PROMPT:
After finding the line that contains "Someone took away the pink drum", reproduce it and each line below it through the end of the listing, exactly, with nothing added.
>>>
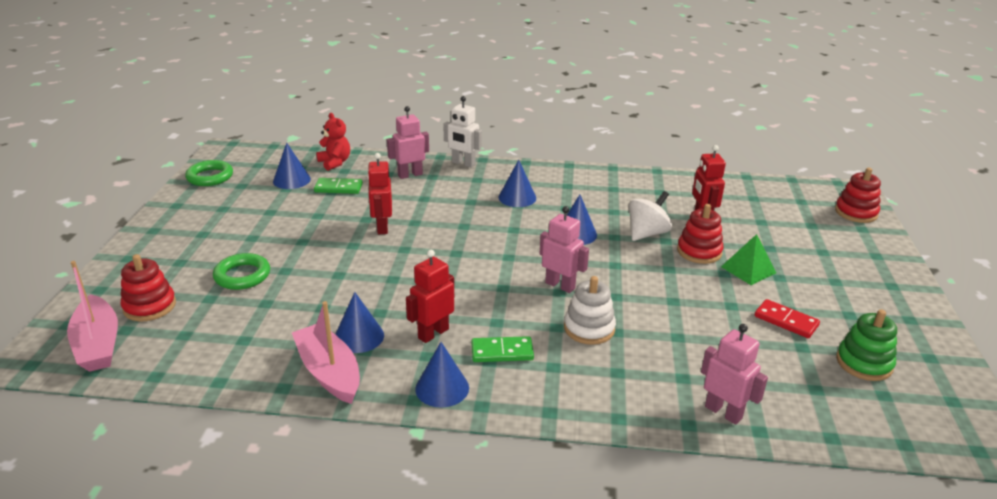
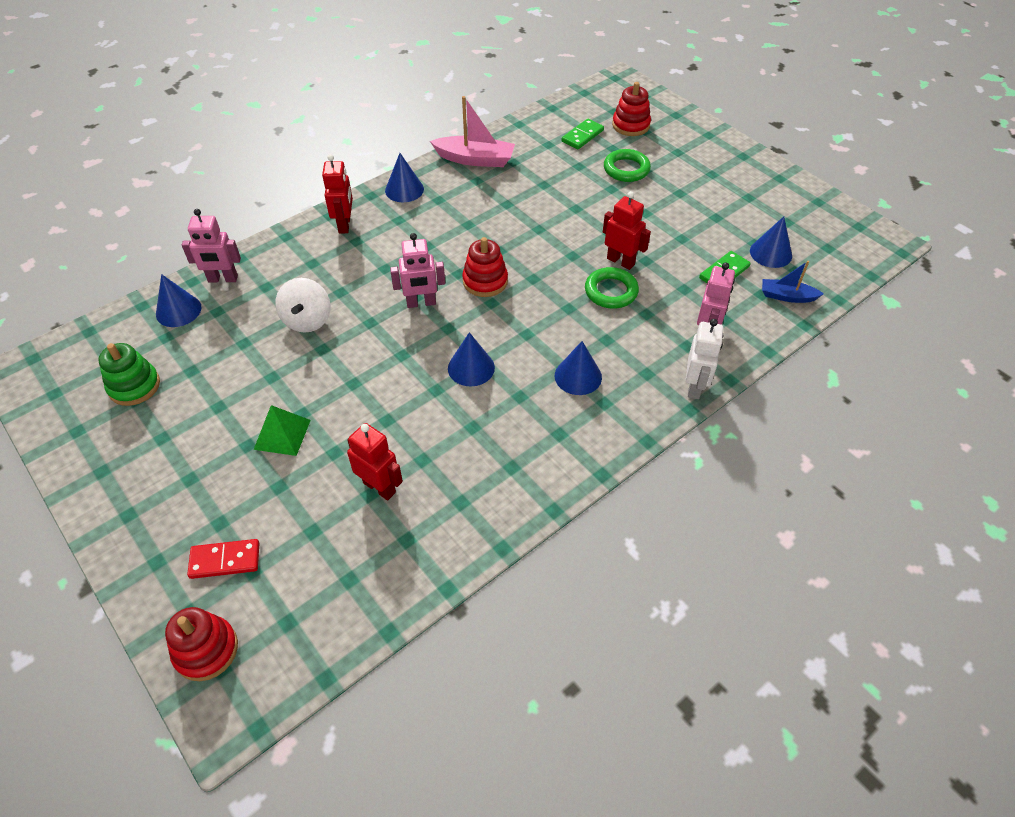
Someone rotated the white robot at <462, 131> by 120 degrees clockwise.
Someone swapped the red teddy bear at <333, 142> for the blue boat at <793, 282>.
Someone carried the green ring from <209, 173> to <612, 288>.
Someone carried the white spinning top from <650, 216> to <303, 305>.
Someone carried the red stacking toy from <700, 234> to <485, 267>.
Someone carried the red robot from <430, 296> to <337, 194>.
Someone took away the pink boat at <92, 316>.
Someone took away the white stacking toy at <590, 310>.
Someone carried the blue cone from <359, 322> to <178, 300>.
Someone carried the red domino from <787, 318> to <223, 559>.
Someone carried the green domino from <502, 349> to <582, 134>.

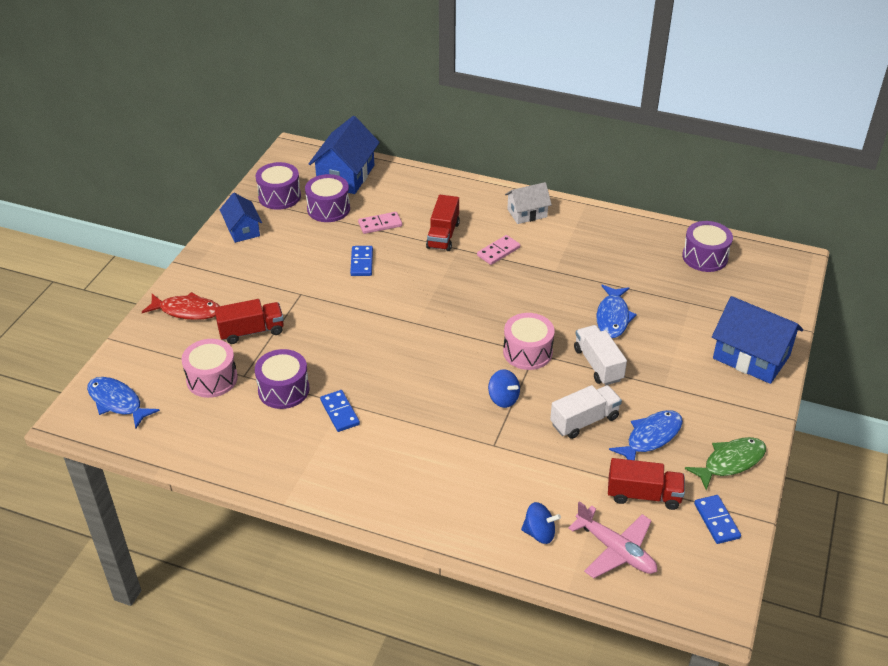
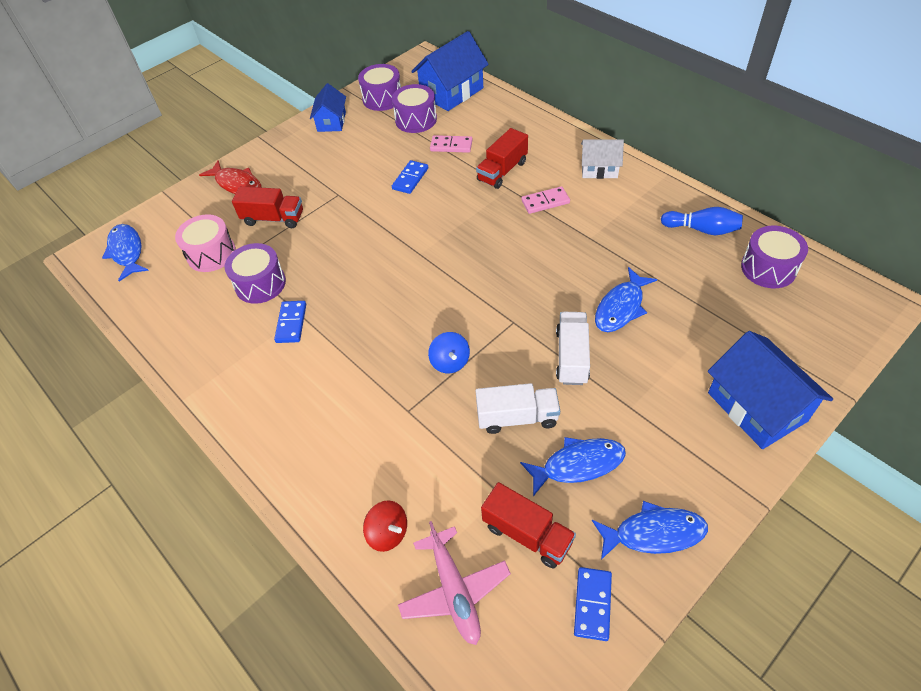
Someone took away the pink drum at <529, 341>.
Someone repainted the green fish at <725, 463>, which became the blue fish at <650, 530>.
Someone repainted the blue spinning top at <541, 523>, which became the red spinning top at <385, 526>.
Someone put down the blue bowling pin at <702, 221>.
<<<
EXERCISE ANSWER:
Someone took away the pink drum at <529, 341>.
Someone repainted the green fish at <725, 463>, which became the blue fish at <650, 530>.
Someone repainted the blue spinning top at <541, 523>, which became the red spinning top at <385, 526>.
Someone put down the blue bowling pin at <702, 221>.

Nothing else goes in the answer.